**Dataset content:**
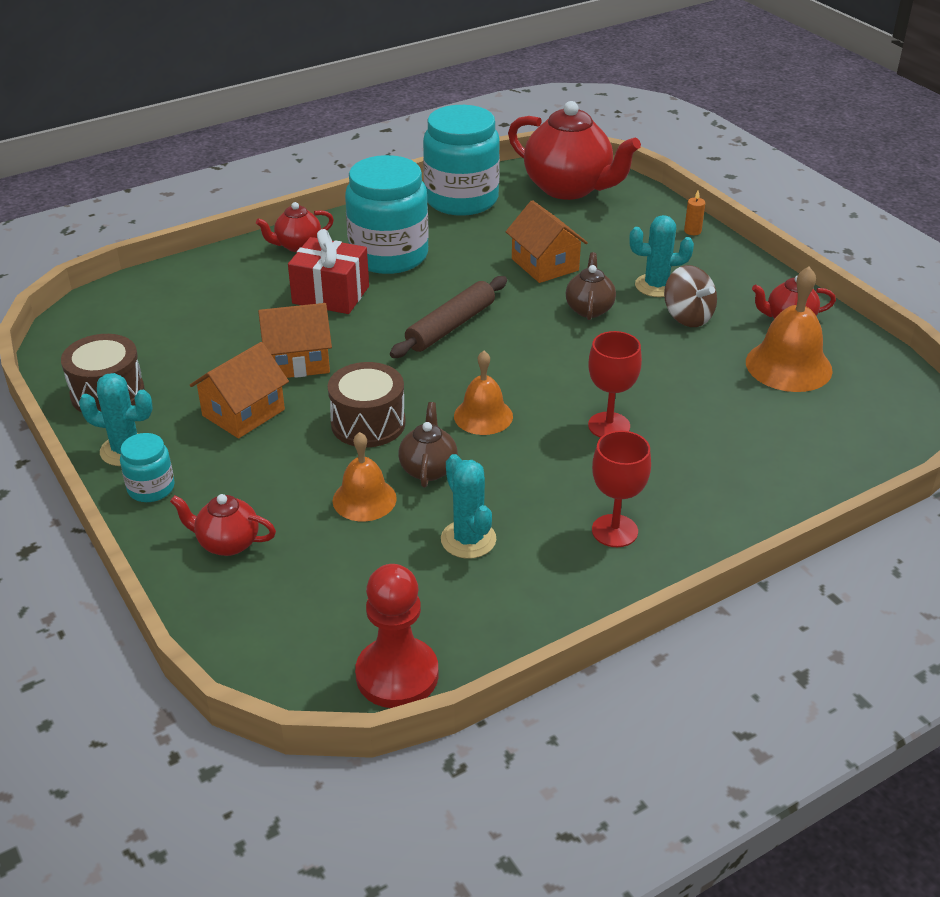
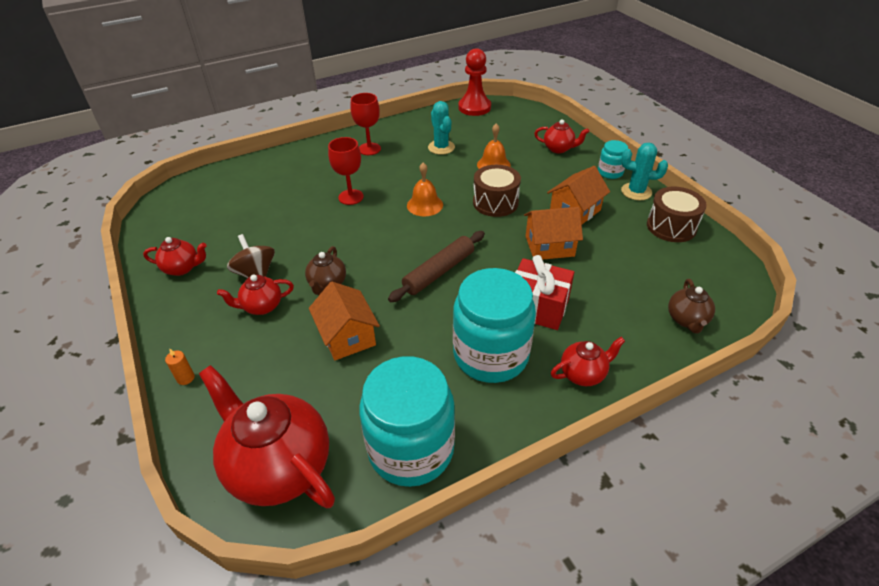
camera: 175 degrees left, 5 degrees up
(428, 469) = (459, 177): brown teapot -> brown teapot (686, 320)
(656, 286) = (262, 306): turquoise cactus -> red teapot
(788, 366) = (214, 231): orange bell -> none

**Task statement:**
Leave out the images and write out the listing above exactly.

**Task response:**
camera: 175 degrees left, 5 degrees up
(428, 469) = (459, 177): brown teapot -> brown teapot (686, 320)
(656, 286) = (262, 306): turquoise cactus -> red teapot
(788, 366) = (214, 231): orange bell -> none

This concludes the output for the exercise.